- [TASK TO CARRY OUT]
Report every line from the material that contains the word "triangle".

** Opening EXERCISE DATA block **

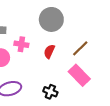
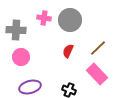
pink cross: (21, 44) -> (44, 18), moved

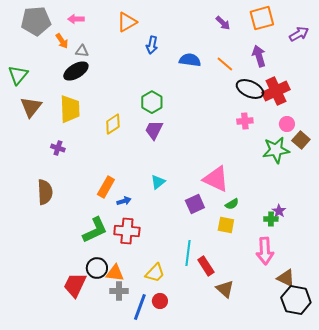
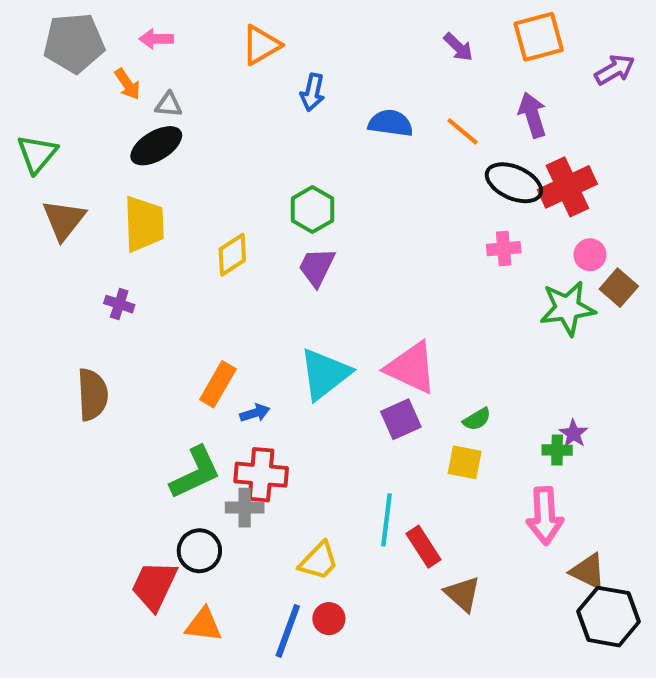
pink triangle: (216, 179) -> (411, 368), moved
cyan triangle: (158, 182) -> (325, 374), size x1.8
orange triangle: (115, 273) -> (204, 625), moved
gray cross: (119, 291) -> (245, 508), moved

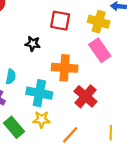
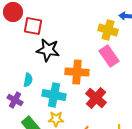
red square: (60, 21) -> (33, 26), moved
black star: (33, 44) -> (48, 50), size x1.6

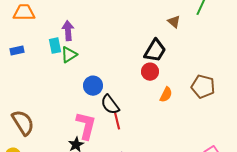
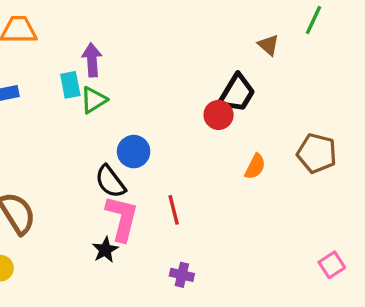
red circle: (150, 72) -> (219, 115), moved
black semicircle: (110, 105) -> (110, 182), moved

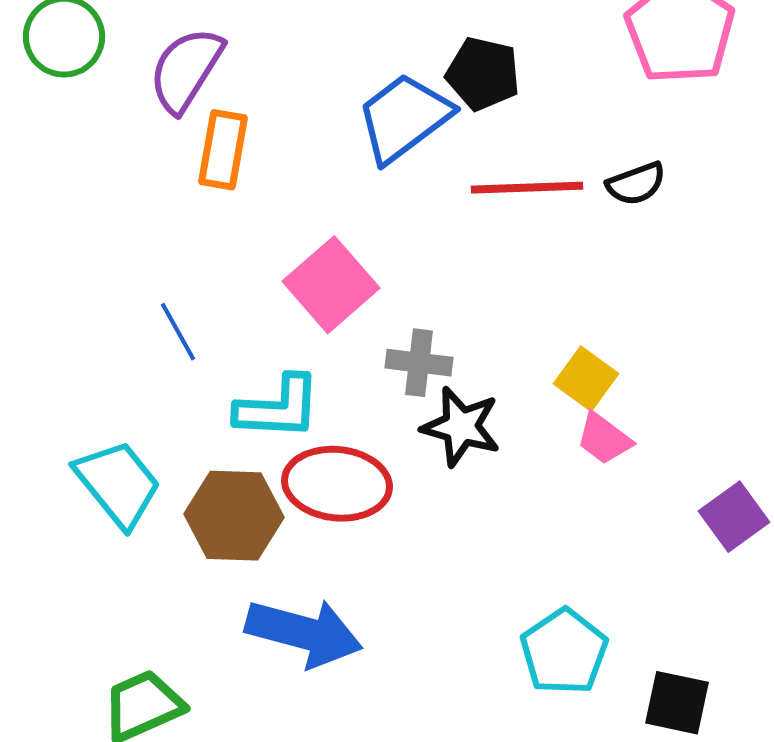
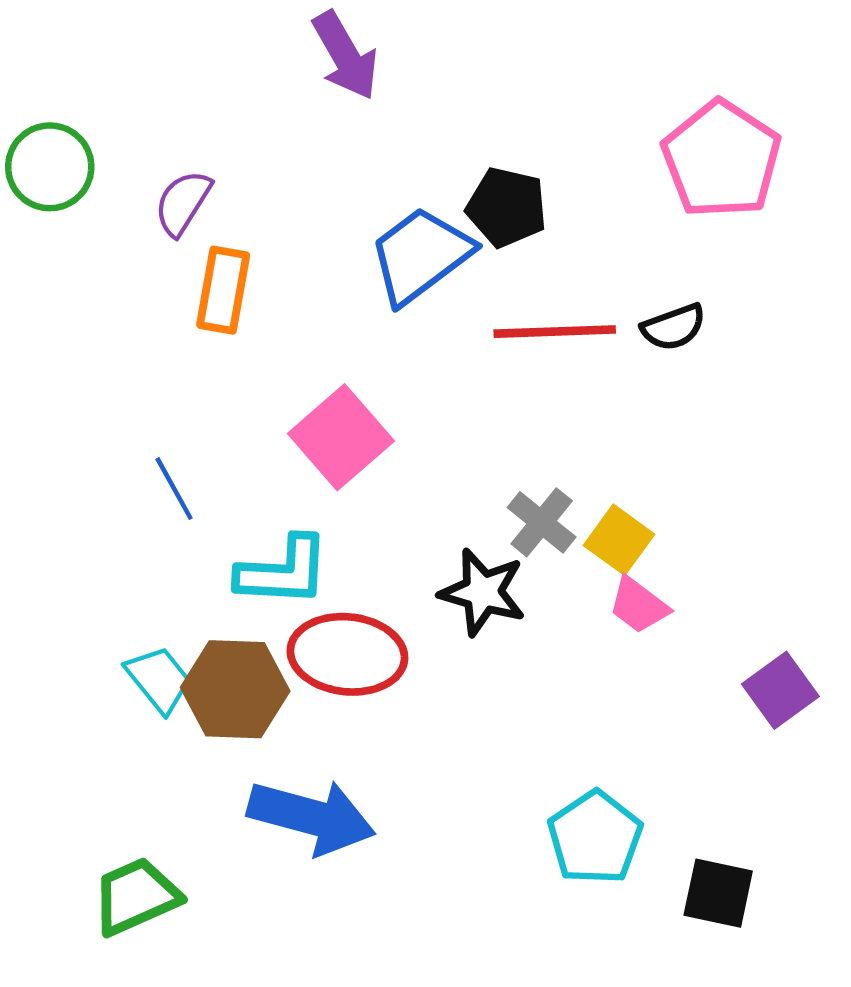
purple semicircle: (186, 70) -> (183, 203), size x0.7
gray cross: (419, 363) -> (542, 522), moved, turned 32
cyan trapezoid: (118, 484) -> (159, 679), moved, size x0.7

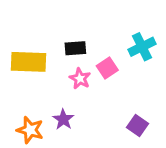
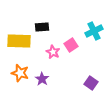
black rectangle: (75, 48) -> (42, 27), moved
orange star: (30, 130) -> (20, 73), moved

** Closing EXERCISE DATA block **

- [RESPONSE AREA]
pink triangle: (216, 179) -> (411, 368), moved
cyan triangle: (158, 182) -> (325, 374), size x1.8
orange triangle: (115, 273) -> (204, 625), moved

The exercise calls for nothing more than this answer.